Stored dataset items:
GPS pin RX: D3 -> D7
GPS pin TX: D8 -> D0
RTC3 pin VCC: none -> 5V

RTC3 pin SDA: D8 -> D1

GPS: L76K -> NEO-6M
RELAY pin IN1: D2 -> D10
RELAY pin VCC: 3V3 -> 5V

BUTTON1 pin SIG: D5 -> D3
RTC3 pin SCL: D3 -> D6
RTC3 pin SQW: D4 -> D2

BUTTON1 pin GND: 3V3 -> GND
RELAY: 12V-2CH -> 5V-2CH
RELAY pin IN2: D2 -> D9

* * *

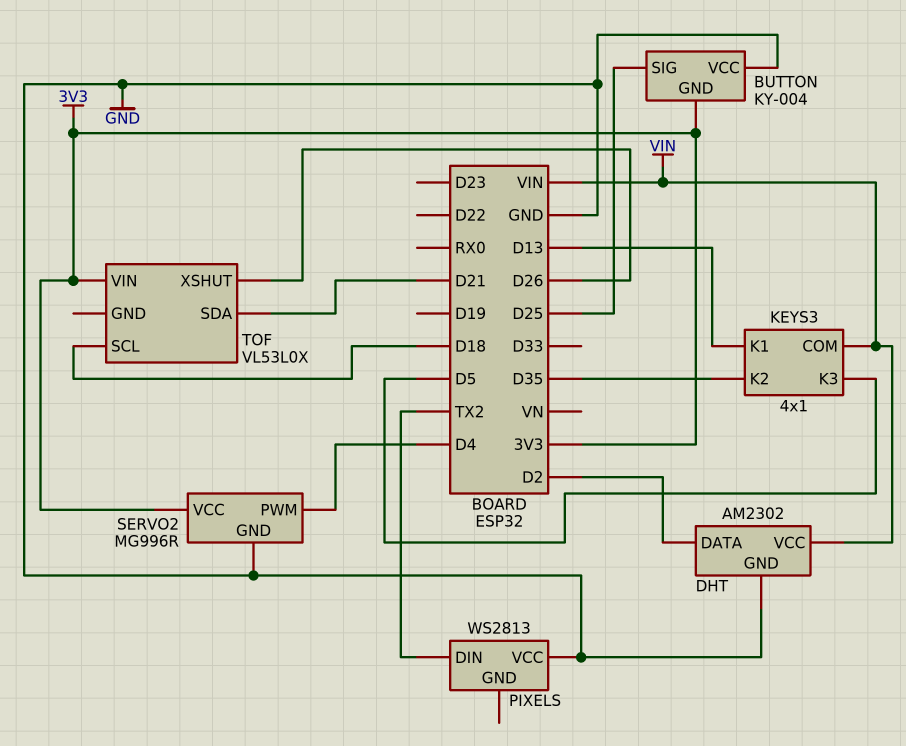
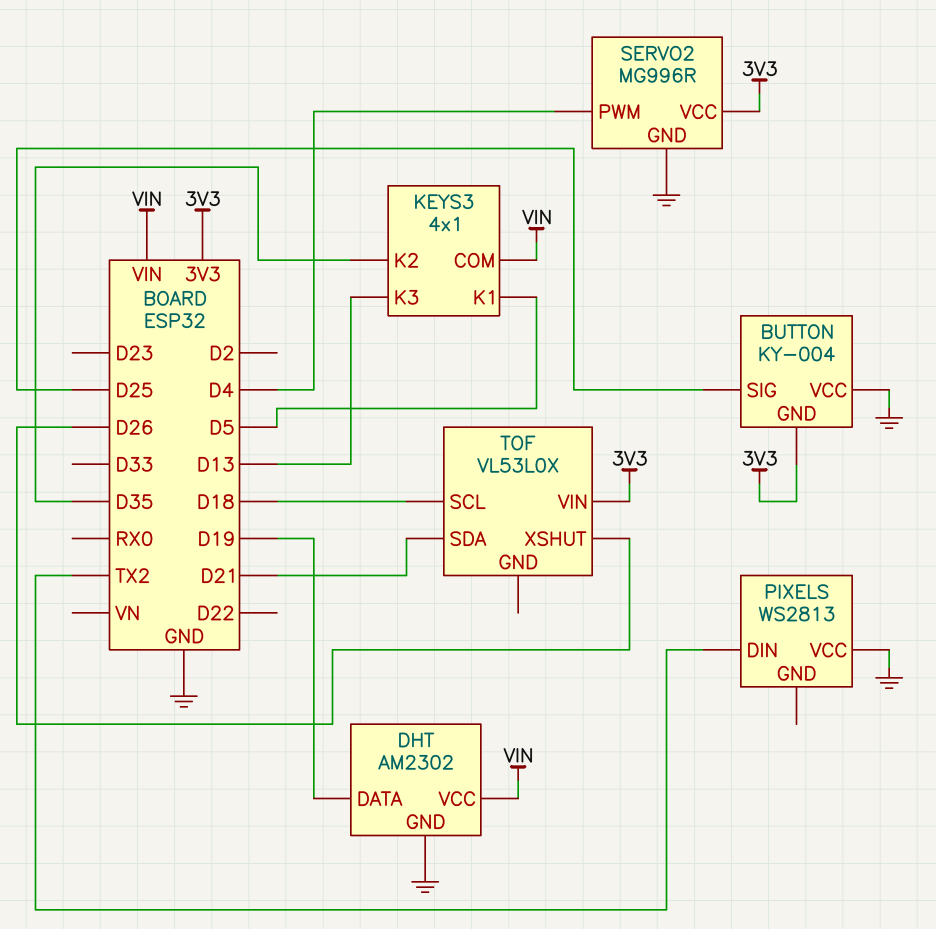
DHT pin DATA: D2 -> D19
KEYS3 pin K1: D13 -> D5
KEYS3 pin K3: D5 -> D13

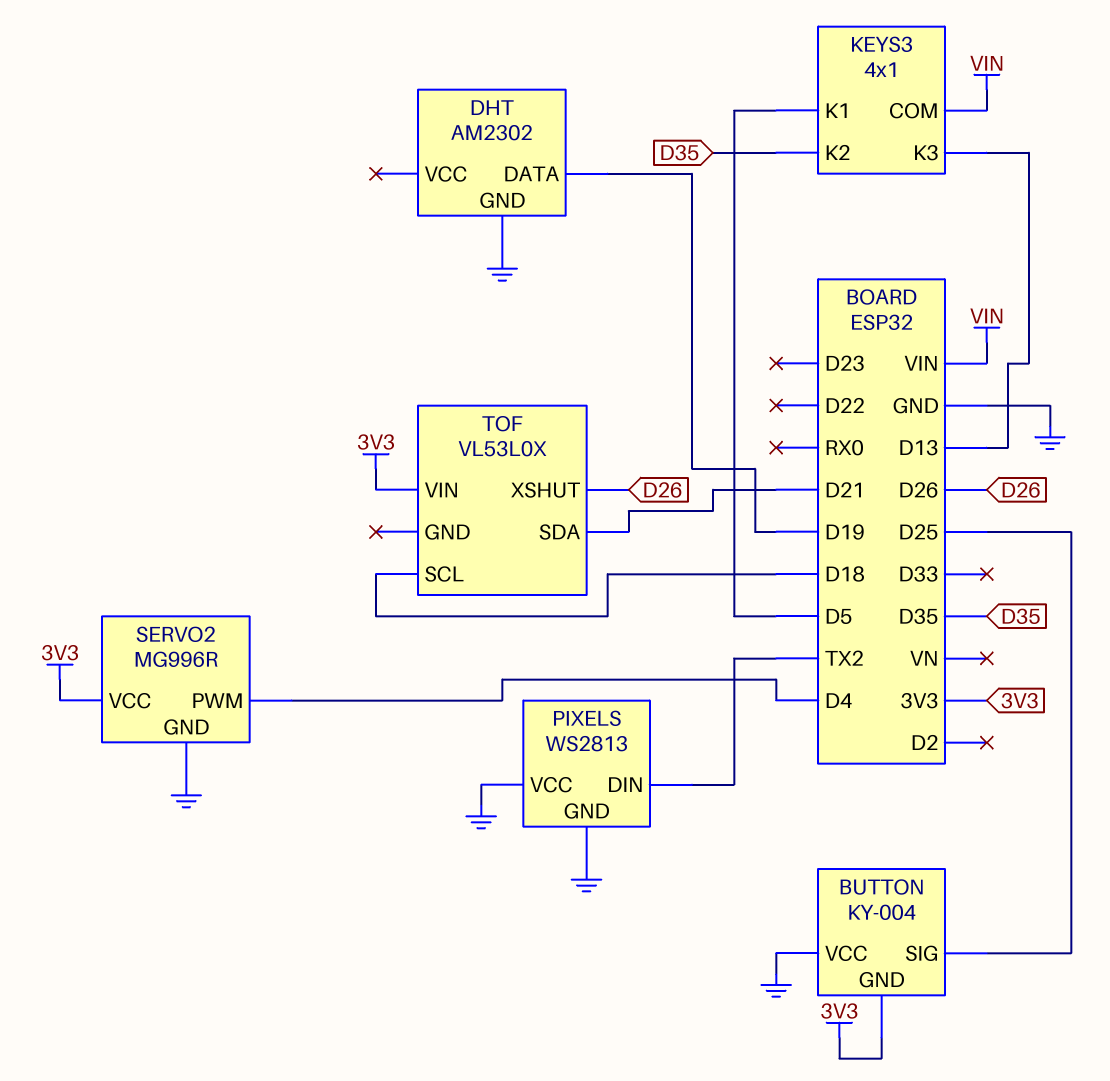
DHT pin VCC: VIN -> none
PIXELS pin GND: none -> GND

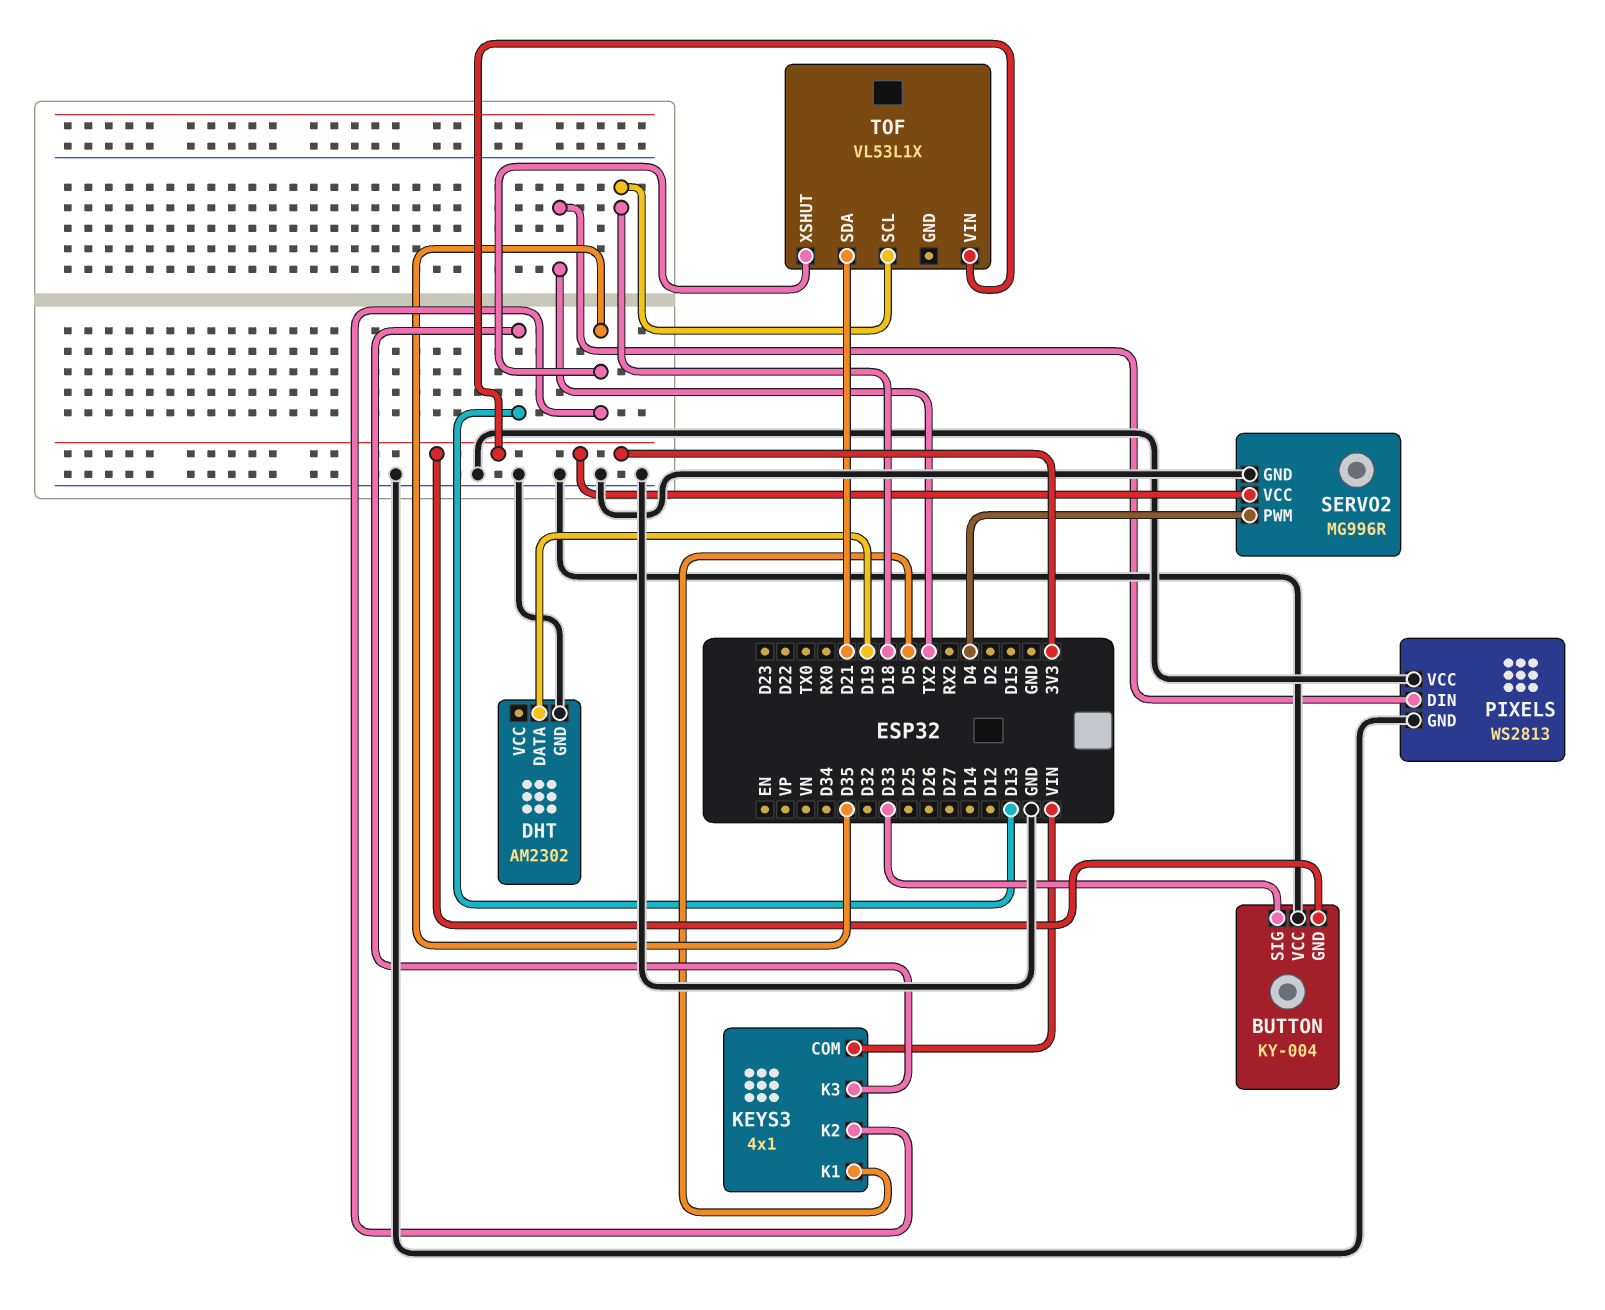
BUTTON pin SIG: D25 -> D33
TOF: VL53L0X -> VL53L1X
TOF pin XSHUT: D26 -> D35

* * *

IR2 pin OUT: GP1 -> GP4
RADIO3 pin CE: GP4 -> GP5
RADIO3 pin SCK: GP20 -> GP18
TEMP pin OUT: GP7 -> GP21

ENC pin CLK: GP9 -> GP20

▸ **Problem details**: Copy only what lies between the line with "DHT pin VCC: VIN -> none" and the line with "TOF pin XSHUT: D26 -> D35", those two lines included, exactly as given above; pictures stay out.

▸ **Task result**:
DHT pin VCC: VIN -> none
PIXELS pin GND: none -> GND

BUTTON pin SIG: D25 -> D33
TOF: VL53L0X -> VL53L1X
TOF pin XSHUT: D26 -> D35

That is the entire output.